What the exercise asks: Tell how many lines in the data below include the word "closed". The answer is the number only.

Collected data
▼
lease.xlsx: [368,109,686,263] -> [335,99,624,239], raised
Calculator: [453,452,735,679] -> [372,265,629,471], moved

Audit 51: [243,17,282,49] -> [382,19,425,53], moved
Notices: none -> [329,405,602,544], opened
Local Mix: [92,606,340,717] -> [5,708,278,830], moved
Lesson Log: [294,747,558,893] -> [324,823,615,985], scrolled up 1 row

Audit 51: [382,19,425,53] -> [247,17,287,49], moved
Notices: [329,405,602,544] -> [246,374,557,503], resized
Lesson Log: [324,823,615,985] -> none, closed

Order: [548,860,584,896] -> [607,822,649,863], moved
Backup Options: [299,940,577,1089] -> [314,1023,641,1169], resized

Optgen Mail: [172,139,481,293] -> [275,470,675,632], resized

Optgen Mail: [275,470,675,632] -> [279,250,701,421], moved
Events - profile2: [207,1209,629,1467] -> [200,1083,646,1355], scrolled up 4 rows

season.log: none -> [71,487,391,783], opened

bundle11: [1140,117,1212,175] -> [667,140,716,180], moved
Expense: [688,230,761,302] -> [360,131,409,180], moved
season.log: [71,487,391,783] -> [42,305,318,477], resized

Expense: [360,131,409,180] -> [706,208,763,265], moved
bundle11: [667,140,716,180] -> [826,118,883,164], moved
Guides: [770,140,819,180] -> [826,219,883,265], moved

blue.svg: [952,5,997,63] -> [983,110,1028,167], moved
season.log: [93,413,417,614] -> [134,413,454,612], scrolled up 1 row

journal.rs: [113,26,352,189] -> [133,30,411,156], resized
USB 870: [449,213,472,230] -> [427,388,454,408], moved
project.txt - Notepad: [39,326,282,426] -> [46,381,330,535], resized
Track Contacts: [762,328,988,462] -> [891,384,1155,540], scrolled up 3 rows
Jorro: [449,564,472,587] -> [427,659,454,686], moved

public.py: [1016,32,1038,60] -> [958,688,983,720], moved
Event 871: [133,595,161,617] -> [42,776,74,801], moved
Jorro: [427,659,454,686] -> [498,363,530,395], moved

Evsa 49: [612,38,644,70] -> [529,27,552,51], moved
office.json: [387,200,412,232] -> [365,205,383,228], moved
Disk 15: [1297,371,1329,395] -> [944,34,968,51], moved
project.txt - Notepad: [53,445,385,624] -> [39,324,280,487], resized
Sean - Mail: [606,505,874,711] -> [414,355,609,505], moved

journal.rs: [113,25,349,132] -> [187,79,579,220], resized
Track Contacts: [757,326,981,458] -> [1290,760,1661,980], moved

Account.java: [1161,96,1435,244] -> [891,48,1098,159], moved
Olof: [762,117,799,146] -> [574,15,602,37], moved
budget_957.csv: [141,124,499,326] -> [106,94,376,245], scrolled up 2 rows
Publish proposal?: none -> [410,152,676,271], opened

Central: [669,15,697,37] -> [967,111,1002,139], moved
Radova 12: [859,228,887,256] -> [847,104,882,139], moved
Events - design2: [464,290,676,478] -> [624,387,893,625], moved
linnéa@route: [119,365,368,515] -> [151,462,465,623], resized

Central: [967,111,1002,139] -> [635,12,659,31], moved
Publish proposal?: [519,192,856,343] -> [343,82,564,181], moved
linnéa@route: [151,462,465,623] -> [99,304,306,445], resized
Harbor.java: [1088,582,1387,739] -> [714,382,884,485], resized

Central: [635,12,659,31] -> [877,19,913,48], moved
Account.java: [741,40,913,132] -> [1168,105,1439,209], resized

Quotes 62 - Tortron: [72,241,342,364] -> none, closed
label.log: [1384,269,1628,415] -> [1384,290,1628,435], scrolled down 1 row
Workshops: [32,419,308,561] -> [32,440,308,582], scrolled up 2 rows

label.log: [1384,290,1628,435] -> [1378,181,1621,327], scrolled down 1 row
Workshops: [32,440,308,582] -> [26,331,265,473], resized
▲
Answer to the problem: 2